TRY IT: Quote, exactly, the line holding "(569, 229) = (476, 66): red" and all lines after it to the end of the records below. Exclude pictures.
*** MATERIALS PROVIDED ***
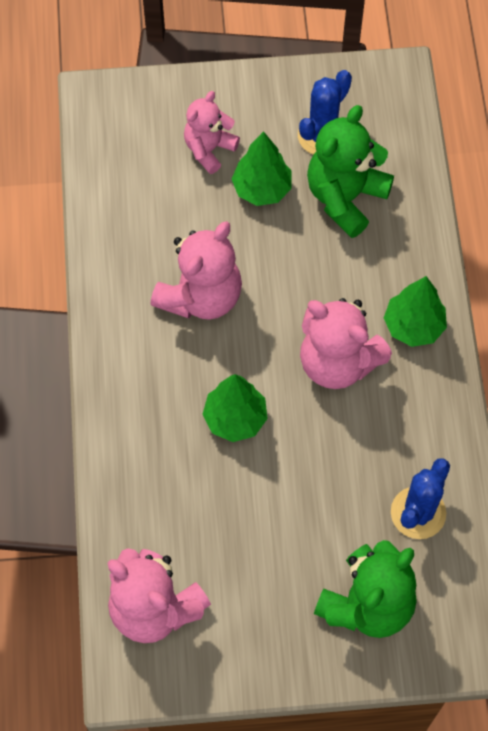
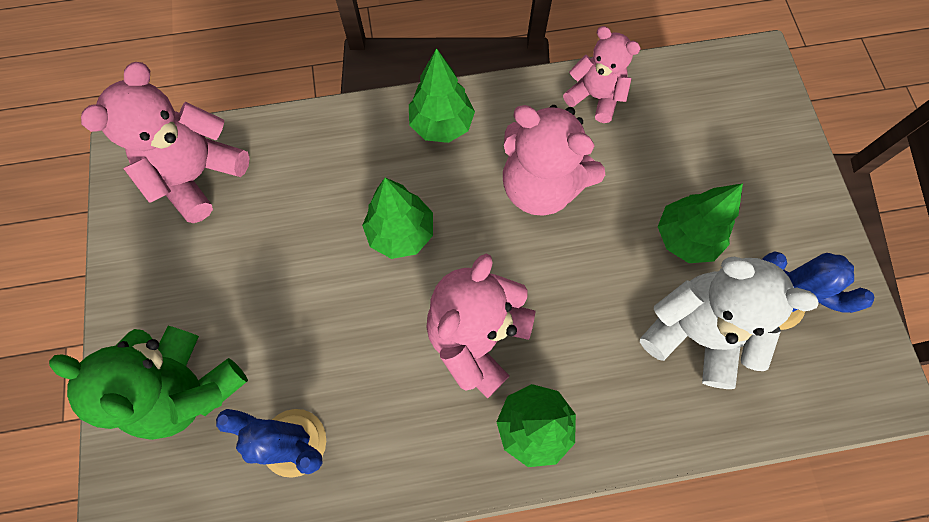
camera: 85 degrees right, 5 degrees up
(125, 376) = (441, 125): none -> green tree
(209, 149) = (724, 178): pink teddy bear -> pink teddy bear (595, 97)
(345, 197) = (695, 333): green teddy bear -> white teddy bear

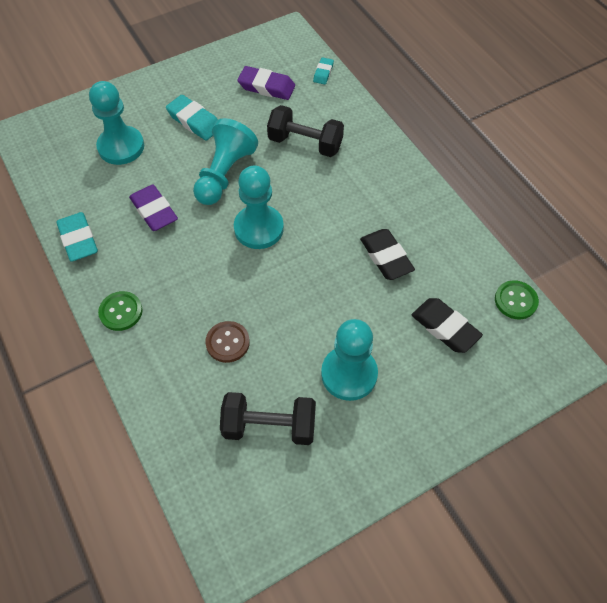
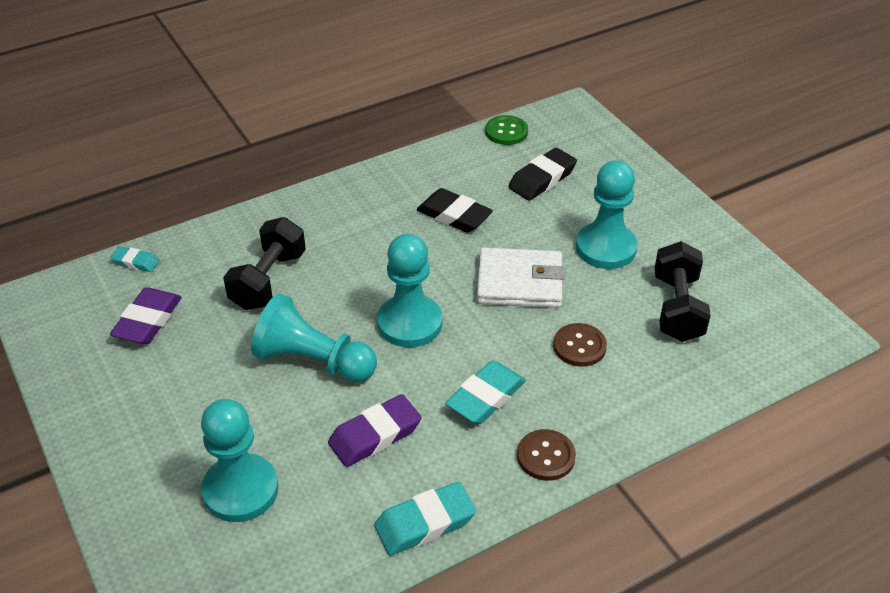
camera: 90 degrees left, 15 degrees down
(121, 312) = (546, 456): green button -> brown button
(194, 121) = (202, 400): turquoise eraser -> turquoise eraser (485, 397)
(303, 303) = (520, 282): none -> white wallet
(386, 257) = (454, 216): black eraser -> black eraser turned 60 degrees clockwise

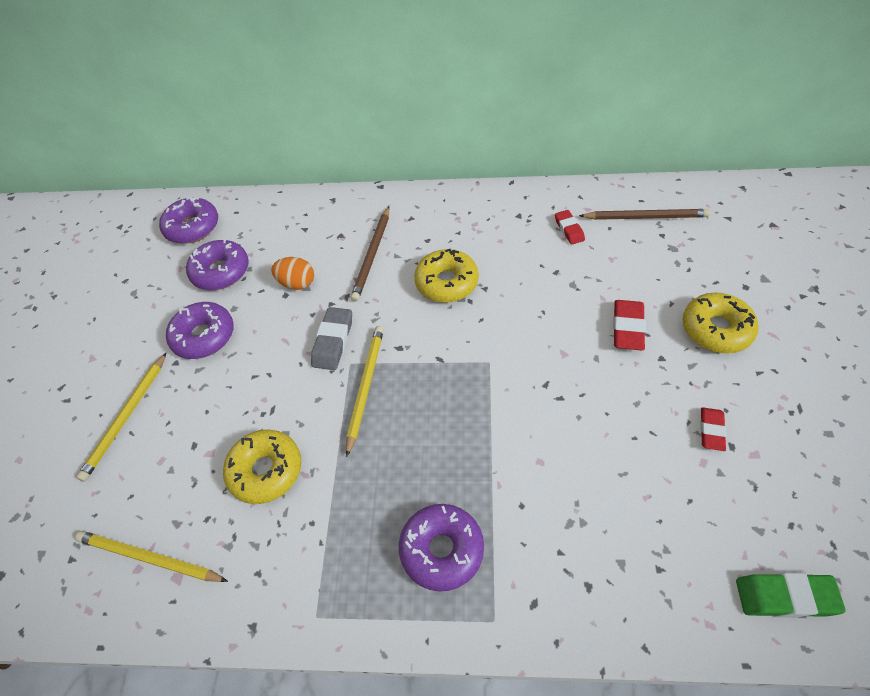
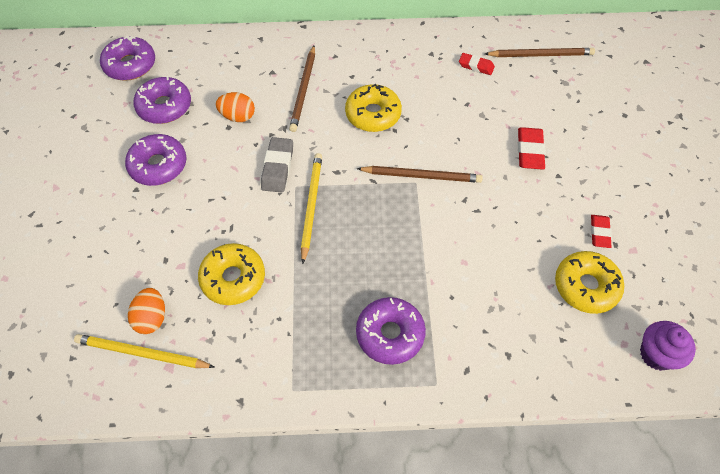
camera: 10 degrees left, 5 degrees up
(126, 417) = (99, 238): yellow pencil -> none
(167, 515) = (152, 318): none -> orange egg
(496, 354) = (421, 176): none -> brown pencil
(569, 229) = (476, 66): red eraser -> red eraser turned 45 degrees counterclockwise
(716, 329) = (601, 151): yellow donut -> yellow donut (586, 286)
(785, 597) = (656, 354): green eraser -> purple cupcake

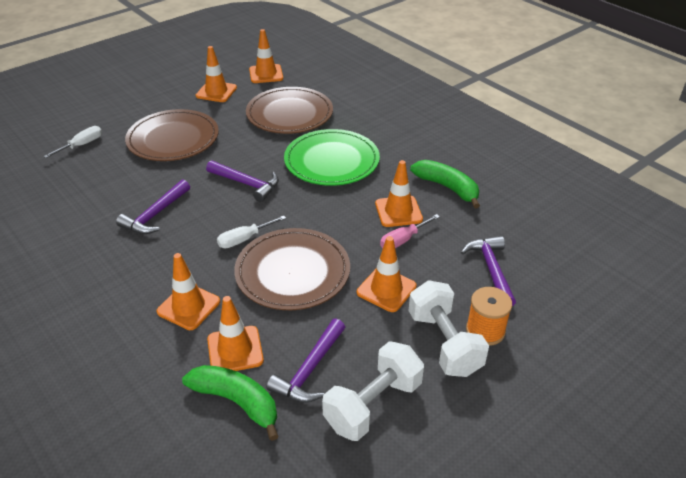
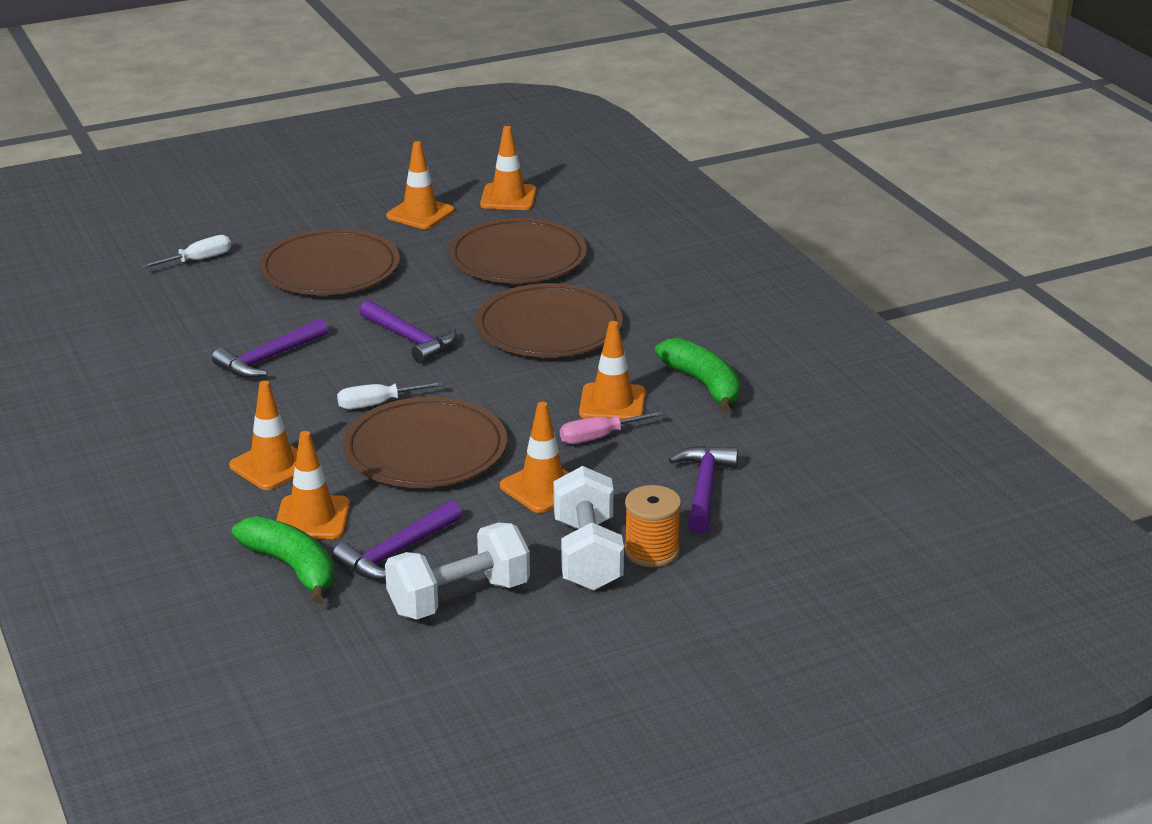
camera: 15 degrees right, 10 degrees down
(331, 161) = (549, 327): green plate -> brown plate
***
EXERCISE RESPONSE:
(569, 229) = (476, 66): red eraser -> red eraser turned 45 degrees counterclockwise
(716, 329) = (601, 151): yellow donut -> yellow donut (586, 286)
(785, 597) = (656, 354): green eraser -> purple cupcake

camera: 15 degrees right, 10 degrees down
(331, 161) = (549, 327): green plate -> brown plate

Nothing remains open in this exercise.